-- Opening Marker --

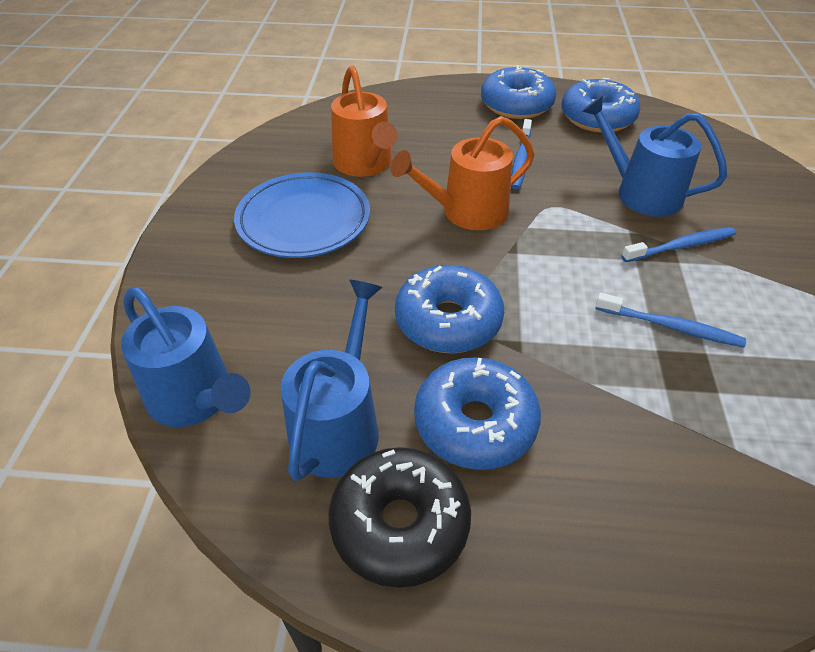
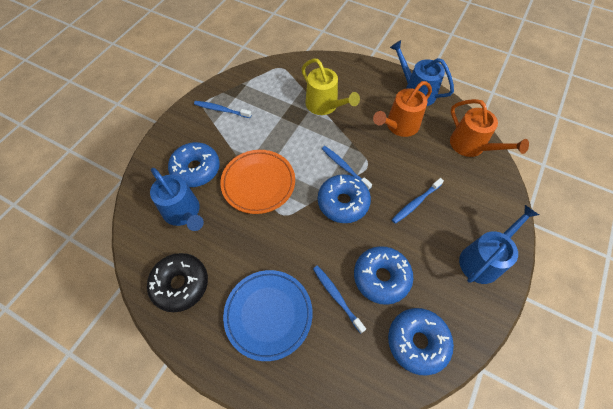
blue toothbrush: 3 -> 4
orange plate: 0 -> 1
yellow watering can: 0 -> 1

-- Closing Marker --

Please print all the data above word for word. Pictures should not appear in the copy.

blue toothbrush: 3 -> 4
orange plate: 0 -> 1
yellow watering can: 0 -> 1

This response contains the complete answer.